**Task to complete**: In the material beneath, how many lines contain the word "grey"? Give the count alone.

**Study material**:

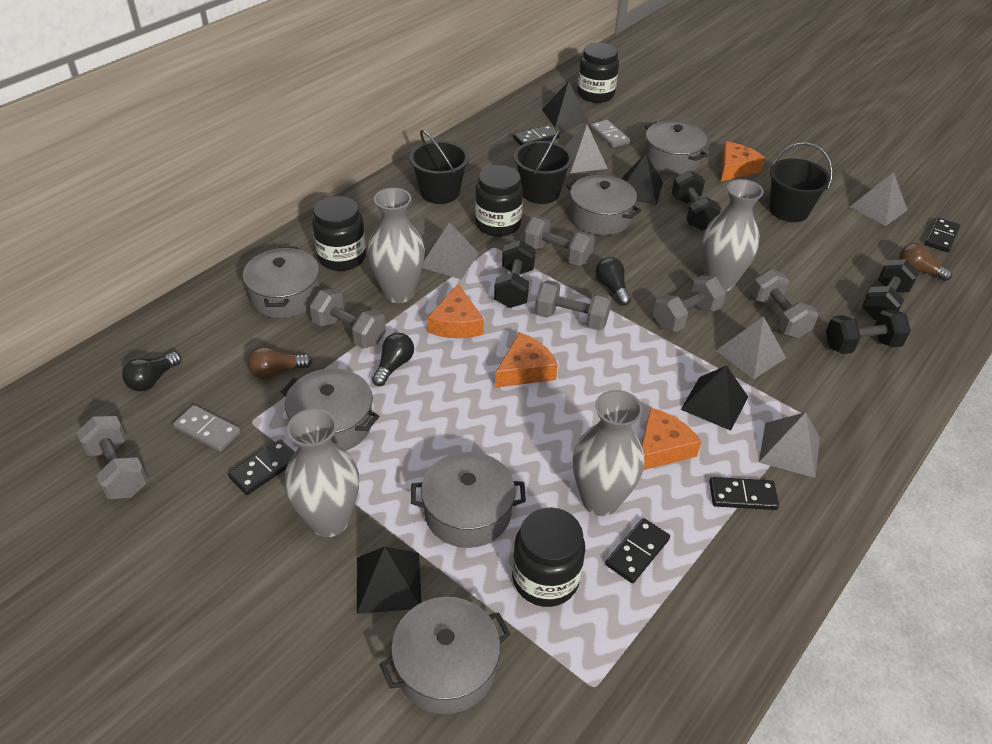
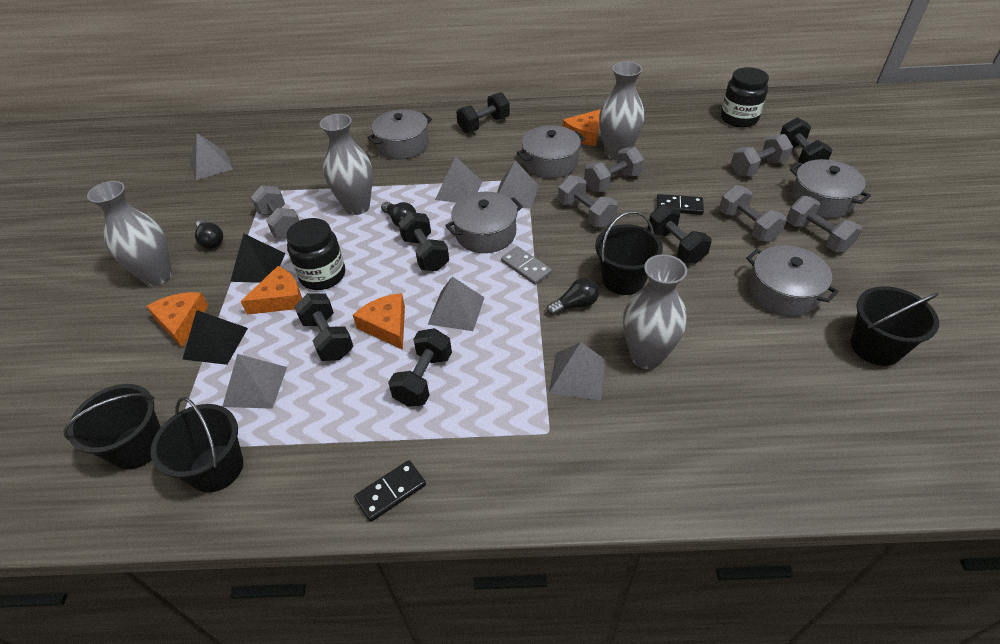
black bucket: 3 -> 4
black domino: 5 -> 2
black dumbbell: 4 -> 6
black jar: 4 -> 2
black pyramid: 4 -> 2
brown light bulb: 2 -> 0
grey domino: 2 -> 1
grey pot: 6 -> 5
grey pyramid: 5 -> 6

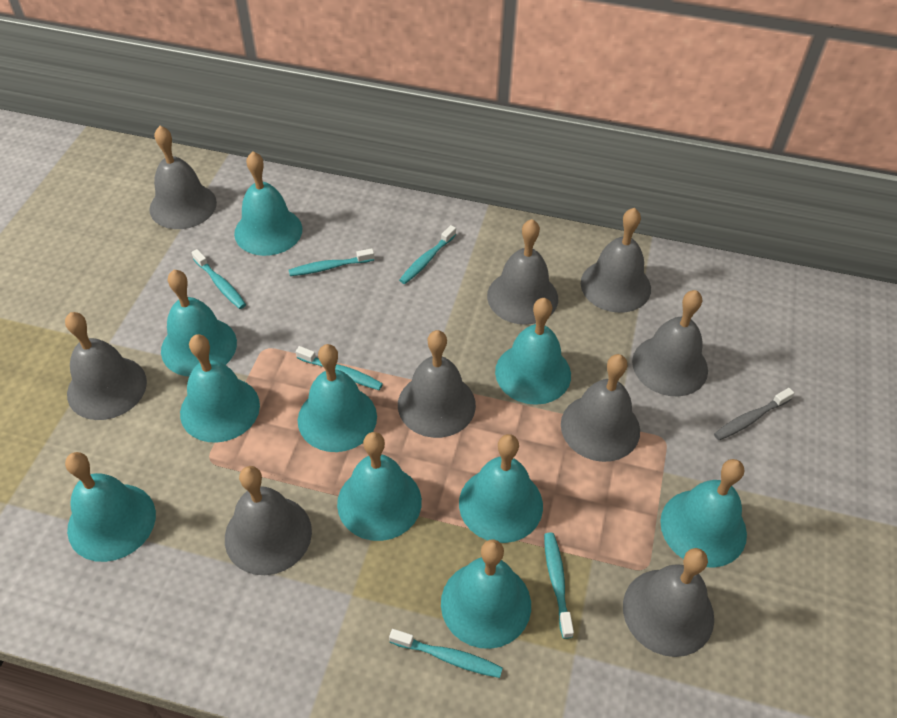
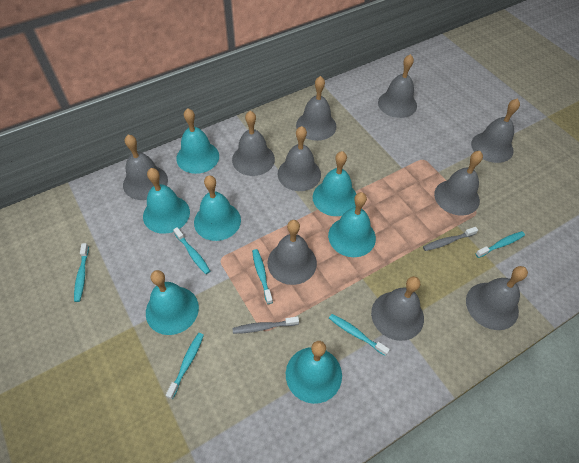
grey bell: 9 -> 10
grey toothbrush: 1 -> 2
turquoise bell: 10 -> 7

**Problem solution**: 5